> _What is expected_: Copy the lines below, please, starting with the one that contains "R201: 220 (GND, N2) -> none" and ending with the last. Pictures stay out.

(Change listing data)
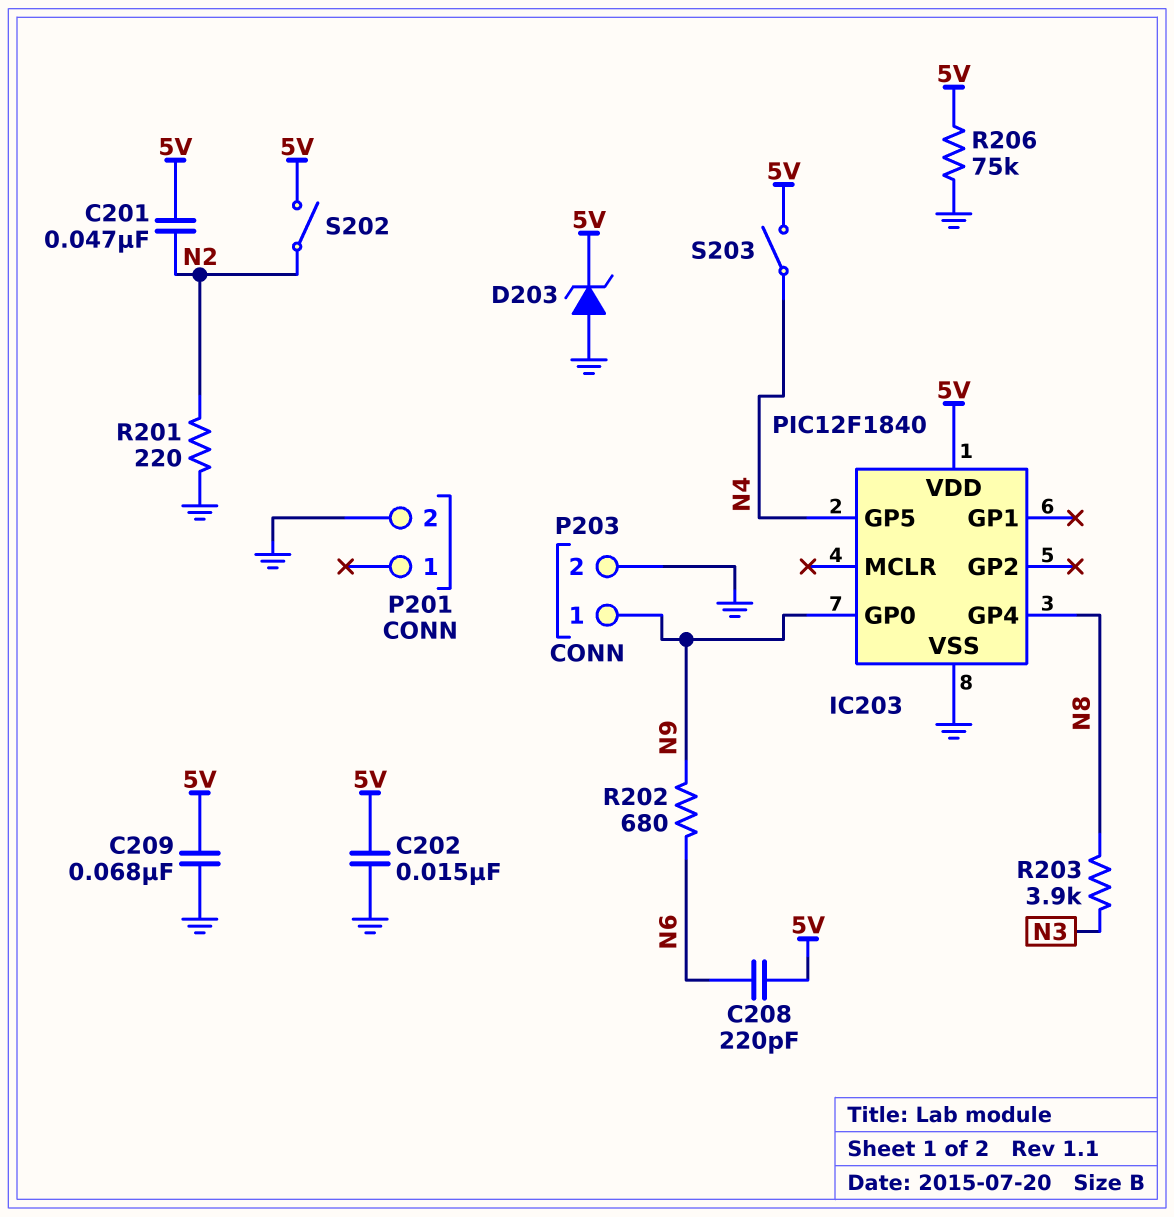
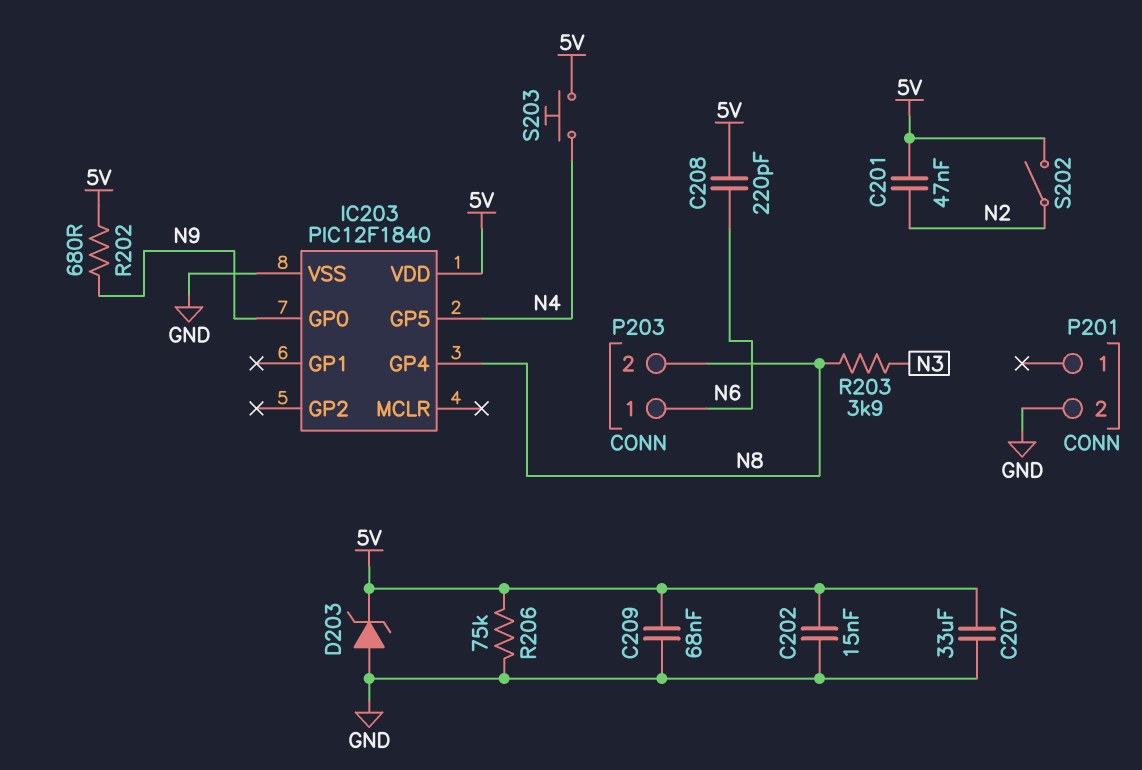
C207: none -> 33uF (5V, GND)
P203 pin 1: N9 -> N6
P203 pin 2: GND -> N8
R201: 220 (GND, N2) -> none
R202: 680 (N6, N9) -> 680 (5V, N9)
S203: switch (5V, N4) -> button (5V, N4)

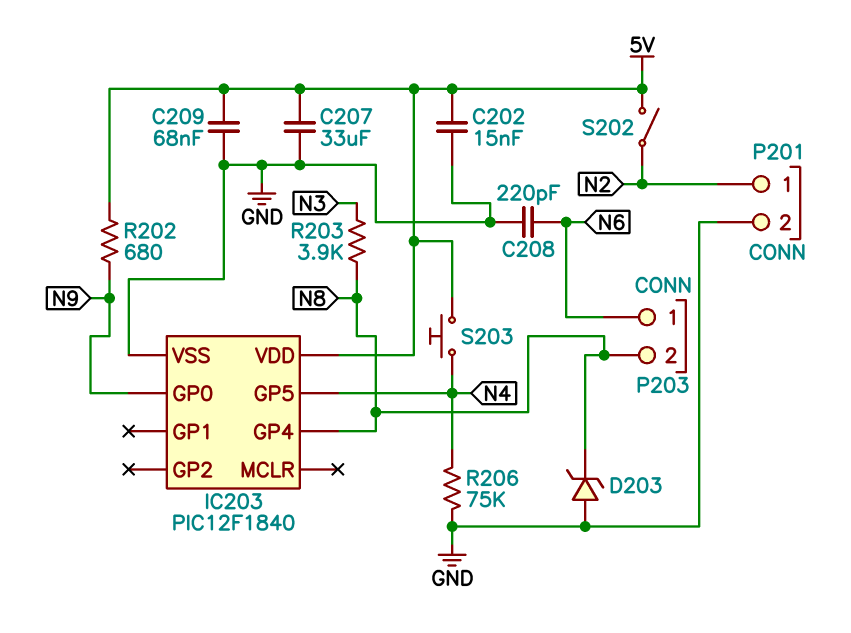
C201: 47nF (5V, N2) -> none
C208: 220pF (5V, N6) -> 220pF (GND, N6)
D203: zener (A GND, K 5V) -> zener (A GND, K N8)
P201 pin 1: none -> N2
R206: 75k (5V, GND) -> 75k (GND, N4)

> _The completed task_:
R201: 220 (GND, N2) -> none
R202: 680 (N6, N9) -> 680 (5V, N9)
S203: switch (5V, N4) -> button (5V, N4)

C201: 47nF (5V, N2) -> none
C208: 220pF (5V, N6) -> 220pF (GND, N6)
D203: zener (A GND, K 5V) -> zener (A GND, K N8)
P201 pin 1: none -> N2
R206: 75k (5V, GND) -> 75k (GND, N4)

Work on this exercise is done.